> _What is being asked_: Set down all of the entries word for word, omitting the images they contain.

=== Section Start ===

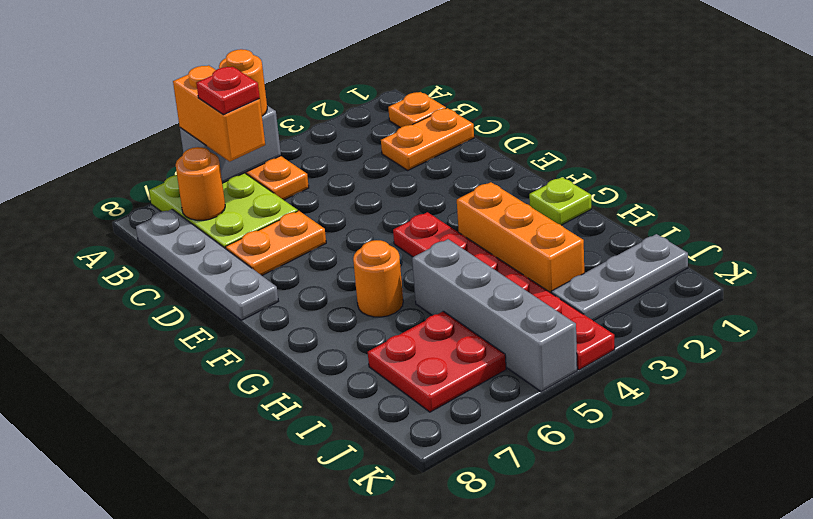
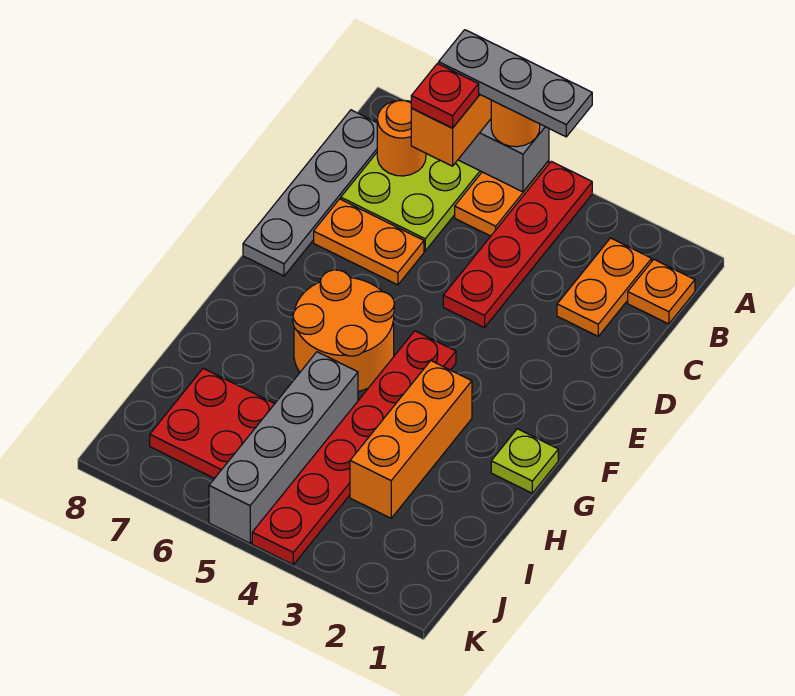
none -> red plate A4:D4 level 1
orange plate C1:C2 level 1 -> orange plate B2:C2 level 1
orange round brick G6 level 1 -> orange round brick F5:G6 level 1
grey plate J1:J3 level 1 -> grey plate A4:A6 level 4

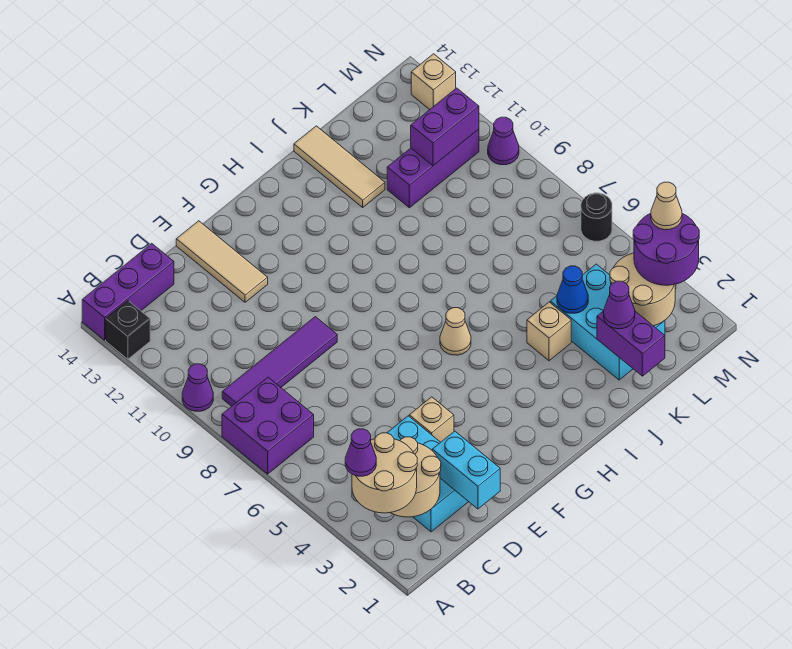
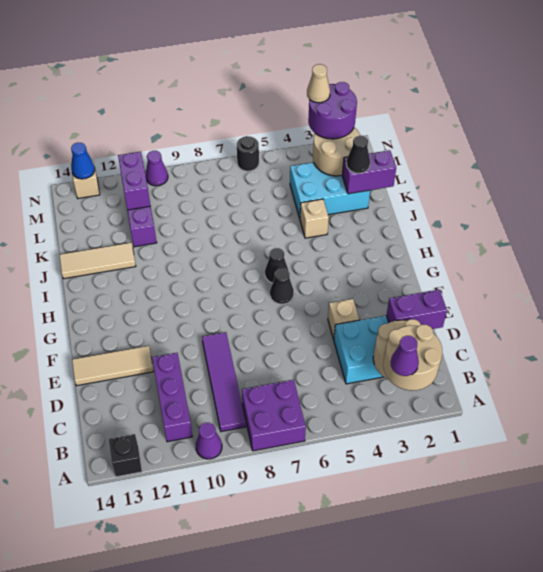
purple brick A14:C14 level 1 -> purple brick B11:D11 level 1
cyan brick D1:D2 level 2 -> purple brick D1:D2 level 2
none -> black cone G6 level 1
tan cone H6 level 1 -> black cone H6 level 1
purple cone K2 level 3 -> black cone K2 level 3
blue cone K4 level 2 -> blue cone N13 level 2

=== Section End ===

> _Problem solution_:
none -> red plate A4:D4 level 1
orange plate C1:C2 level 1 -> orange plate B2:C2 level 1
orange round brick G6 level 1 -> orange round brick F5:G6 level 1
grey plate J1:J3 level 1 -> grey plate A4:A6 level 4

purple brick A14:C14 level 1 -> purple brick B11:D11 level 1
cyan brick D1:D2 level 2 -> purple brick D1:D2 level 2
none -> black cone G6 level 1
tan cone H6 level 1 -> black cone H6 level 1
purple cone K2 level 3 -> black cone K2 level 3
blue cone K4 level 2 -> blue cone N13 level 2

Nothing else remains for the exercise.